# What is being asked:
Identify all lines below that hold "MODE" and collect them.

# Excerpted records:
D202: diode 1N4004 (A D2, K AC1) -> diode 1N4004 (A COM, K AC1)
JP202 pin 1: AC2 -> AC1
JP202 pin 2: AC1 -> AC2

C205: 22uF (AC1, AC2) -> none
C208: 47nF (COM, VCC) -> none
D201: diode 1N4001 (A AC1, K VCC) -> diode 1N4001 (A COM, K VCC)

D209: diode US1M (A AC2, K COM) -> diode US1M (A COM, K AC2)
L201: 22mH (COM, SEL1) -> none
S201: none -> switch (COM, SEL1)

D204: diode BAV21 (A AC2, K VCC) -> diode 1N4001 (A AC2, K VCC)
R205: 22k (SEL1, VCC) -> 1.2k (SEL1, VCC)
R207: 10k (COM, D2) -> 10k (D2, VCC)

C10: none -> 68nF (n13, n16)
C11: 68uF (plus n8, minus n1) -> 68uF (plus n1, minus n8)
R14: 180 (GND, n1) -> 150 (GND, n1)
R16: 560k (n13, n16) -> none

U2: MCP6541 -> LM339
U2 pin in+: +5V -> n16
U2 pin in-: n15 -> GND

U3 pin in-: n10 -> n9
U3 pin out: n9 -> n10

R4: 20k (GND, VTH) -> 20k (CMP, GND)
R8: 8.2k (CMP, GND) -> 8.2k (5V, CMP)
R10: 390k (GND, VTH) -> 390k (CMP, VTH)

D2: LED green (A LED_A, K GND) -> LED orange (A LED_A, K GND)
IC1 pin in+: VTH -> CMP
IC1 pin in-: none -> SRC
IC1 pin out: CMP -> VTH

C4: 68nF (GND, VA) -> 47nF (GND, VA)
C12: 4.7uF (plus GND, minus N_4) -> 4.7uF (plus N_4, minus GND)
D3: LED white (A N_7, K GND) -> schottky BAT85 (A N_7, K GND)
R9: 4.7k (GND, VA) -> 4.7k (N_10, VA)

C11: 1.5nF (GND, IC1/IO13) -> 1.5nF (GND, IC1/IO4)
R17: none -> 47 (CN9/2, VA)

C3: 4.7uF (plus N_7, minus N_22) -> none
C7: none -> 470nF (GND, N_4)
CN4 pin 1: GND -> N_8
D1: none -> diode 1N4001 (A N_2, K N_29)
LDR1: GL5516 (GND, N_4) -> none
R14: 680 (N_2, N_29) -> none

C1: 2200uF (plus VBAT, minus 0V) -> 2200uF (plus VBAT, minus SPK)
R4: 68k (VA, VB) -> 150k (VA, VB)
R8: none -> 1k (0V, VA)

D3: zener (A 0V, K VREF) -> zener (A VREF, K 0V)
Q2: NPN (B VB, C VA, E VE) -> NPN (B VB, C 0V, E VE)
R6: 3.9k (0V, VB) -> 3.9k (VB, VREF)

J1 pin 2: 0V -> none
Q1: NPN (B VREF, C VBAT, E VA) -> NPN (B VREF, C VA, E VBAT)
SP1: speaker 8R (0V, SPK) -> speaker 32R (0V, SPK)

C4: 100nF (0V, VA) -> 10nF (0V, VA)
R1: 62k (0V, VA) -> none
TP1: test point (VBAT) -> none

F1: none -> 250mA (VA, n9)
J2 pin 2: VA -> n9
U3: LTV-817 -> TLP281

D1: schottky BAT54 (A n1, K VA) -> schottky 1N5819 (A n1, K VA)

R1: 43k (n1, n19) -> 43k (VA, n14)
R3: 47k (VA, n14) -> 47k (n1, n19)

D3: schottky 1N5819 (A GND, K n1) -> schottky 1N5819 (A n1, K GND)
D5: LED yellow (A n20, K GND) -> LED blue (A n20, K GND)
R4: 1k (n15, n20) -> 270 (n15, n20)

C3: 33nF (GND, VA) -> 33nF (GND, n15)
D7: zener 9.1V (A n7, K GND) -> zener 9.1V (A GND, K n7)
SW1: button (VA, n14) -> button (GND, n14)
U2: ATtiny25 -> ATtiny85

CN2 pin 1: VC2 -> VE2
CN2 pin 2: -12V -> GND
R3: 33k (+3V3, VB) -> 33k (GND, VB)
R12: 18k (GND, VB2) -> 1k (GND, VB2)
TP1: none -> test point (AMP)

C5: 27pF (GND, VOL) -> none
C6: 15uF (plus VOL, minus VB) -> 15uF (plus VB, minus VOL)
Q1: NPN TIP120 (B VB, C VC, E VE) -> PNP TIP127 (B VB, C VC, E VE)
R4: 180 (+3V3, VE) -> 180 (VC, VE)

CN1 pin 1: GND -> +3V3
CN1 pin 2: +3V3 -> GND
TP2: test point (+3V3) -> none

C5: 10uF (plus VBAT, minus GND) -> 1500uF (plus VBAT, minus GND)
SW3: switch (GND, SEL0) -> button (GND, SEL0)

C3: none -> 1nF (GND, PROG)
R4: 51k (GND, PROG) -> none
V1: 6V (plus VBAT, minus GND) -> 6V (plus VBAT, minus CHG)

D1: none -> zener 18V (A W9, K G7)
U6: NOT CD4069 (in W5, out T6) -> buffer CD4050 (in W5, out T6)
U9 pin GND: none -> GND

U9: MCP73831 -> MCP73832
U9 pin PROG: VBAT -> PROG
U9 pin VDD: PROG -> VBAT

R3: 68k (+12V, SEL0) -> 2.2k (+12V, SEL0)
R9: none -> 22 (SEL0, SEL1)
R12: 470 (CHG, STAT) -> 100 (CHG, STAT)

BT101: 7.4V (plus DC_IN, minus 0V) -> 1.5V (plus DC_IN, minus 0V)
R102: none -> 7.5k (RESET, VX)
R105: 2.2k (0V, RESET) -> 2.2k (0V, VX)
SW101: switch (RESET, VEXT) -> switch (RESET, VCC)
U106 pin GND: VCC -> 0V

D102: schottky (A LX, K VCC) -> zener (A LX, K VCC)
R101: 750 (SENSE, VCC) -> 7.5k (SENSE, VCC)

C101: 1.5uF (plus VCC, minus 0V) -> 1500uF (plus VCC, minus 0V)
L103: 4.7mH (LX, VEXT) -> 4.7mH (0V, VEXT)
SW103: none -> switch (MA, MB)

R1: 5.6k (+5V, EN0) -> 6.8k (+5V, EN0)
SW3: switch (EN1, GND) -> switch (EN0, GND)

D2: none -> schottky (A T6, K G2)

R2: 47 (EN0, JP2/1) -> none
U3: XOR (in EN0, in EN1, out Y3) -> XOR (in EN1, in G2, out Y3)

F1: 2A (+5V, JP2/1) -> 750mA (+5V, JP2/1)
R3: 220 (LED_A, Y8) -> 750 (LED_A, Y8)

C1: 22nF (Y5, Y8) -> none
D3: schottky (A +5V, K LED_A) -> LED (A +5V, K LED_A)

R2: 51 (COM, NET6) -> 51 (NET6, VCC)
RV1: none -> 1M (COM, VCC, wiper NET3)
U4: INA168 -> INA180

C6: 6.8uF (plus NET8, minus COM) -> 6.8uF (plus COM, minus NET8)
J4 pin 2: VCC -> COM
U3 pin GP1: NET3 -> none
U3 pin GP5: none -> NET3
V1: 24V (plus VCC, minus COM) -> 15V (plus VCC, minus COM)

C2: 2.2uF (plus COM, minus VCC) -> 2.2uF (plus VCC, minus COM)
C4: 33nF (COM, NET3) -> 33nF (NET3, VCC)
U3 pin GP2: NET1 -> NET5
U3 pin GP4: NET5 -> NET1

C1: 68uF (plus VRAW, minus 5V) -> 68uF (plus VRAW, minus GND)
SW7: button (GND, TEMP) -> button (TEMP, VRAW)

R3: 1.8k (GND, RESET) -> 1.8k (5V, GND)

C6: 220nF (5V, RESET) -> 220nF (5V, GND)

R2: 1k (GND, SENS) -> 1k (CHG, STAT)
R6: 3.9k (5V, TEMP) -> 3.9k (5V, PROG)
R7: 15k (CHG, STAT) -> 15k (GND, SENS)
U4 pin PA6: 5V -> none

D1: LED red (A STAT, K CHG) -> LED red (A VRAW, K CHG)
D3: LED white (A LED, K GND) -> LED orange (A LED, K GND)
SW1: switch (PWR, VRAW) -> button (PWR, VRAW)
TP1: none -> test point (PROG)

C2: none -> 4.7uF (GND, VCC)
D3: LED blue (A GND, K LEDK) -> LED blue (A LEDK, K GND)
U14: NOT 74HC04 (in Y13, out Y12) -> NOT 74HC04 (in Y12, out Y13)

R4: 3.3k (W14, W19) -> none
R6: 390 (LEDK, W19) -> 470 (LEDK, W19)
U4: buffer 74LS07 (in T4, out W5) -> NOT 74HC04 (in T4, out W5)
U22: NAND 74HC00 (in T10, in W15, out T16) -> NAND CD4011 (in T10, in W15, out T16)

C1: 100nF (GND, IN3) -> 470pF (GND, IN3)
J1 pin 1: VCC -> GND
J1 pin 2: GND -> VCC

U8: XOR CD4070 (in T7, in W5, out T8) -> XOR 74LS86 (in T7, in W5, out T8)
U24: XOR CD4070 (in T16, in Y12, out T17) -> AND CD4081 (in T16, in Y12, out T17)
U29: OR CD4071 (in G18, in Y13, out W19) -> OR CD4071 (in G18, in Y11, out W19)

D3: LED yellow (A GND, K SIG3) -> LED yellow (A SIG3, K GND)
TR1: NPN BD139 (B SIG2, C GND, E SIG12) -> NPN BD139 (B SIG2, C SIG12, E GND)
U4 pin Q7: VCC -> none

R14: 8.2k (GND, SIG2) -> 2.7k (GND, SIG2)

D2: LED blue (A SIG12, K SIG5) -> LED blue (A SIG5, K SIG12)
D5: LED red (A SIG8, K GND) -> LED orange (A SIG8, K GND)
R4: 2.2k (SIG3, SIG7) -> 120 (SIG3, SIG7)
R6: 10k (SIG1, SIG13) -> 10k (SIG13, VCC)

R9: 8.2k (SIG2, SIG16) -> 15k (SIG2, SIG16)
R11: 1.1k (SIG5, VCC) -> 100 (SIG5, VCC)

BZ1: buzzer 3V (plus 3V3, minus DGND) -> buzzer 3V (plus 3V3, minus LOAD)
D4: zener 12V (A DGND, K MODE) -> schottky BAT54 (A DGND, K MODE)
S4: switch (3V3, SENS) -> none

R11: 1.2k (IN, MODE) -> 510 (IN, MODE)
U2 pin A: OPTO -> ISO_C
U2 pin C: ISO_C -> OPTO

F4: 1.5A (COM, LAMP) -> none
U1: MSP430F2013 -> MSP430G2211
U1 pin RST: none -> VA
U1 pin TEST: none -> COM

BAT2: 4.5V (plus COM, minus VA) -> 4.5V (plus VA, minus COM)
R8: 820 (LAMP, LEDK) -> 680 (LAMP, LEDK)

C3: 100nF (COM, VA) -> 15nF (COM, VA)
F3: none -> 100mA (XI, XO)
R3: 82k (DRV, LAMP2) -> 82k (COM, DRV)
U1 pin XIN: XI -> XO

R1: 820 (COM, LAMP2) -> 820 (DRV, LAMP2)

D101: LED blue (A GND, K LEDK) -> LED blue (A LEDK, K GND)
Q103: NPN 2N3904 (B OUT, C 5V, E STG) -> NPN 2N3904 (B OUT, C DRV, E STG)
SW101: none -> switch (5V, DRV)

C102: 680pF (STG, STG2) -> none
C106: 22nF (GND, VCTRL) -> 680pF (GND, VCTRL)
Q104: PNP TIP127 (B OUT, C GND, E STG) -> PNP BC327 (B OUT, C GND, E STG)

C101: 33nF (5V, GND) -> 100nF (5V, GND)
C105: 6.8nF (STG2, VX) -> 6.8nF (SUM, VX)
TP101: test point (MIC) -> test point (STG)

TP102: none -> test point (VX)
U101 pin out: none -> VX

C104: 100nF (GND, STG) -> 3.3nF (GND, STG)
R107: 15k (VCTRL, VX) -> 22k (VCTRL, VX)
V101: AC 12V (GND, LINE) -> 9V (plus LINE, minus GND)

# Exercise answer:
D4: zener 12V (A DGND, K MODE) -> schottky BAT54 (A DGND, K MODE)
R11: 1.2k (IN, MODE) -> 510 (IN, MODE)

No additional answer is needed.